Problem to solve >> Omit all pictures, and print word for word only the lines from the one containing "blue screwdriver: 1 -> 3" through the end of the data.

Colored object listings >>
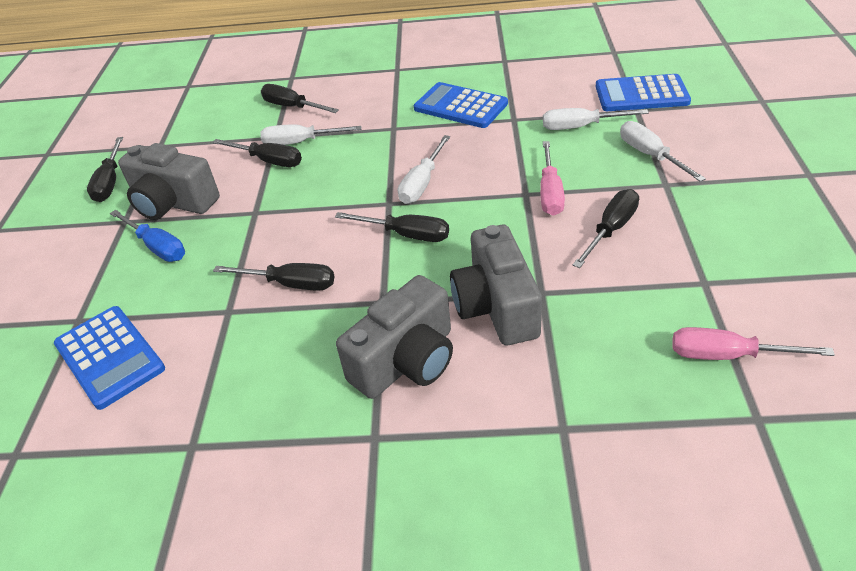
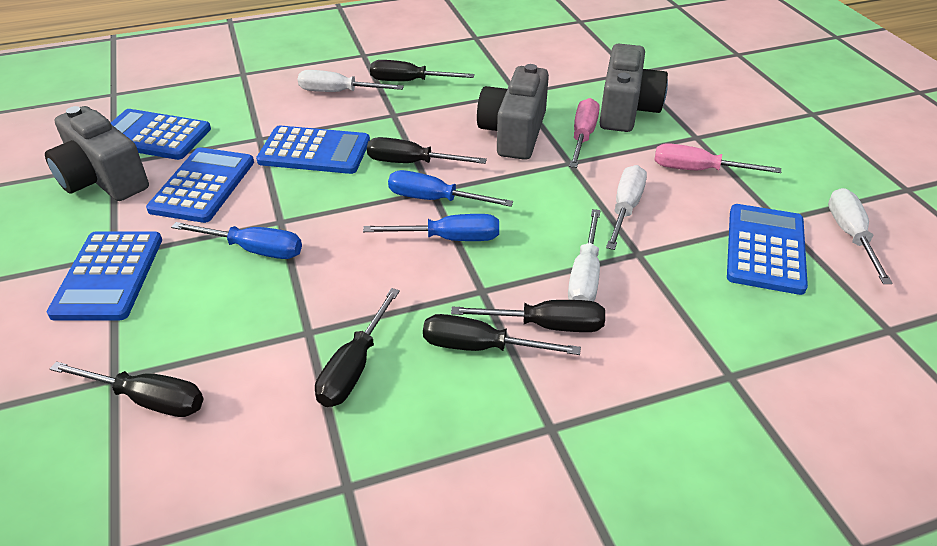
blue calculator: 3 -> 5
blue screwdriver: 1 -> 3

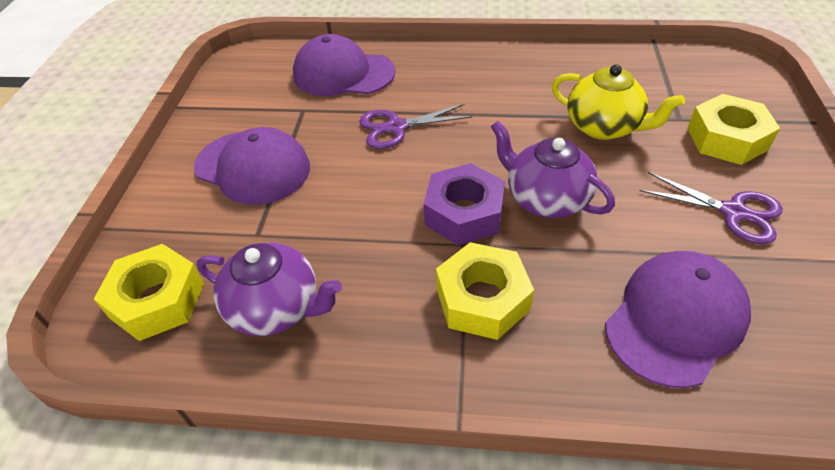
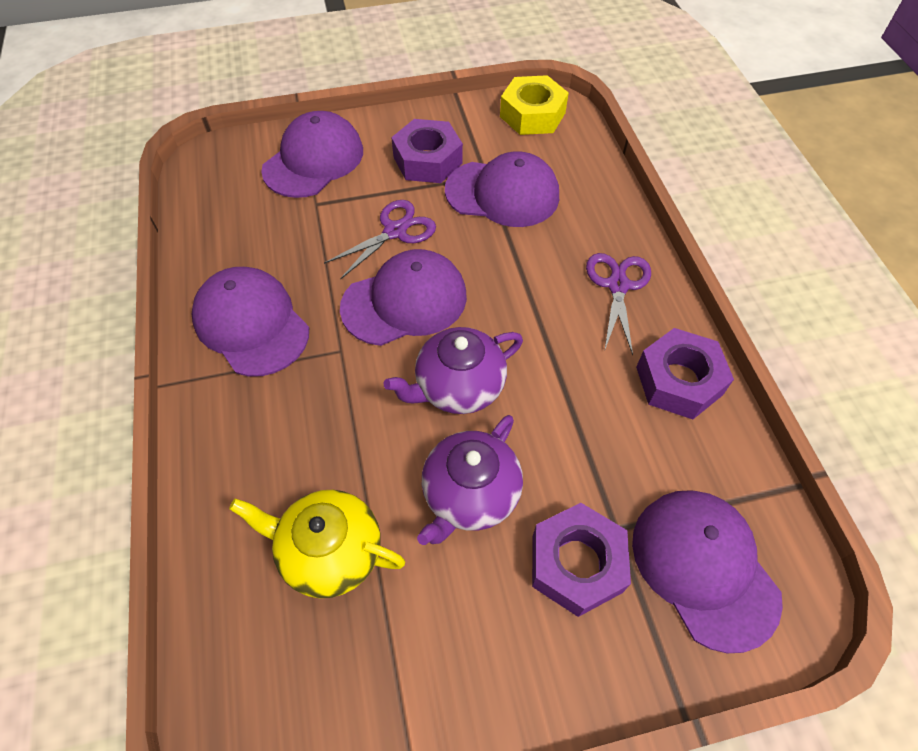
purple cap: 3 -> 5
purple nut: 1 -> 3
yellow nut: 3 -> 1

Response >>
blue screwdriver: 1 -> 3

purple cap: 3 -> 5
purple nut: 1 -> 3
yellow nut: 3 -> 1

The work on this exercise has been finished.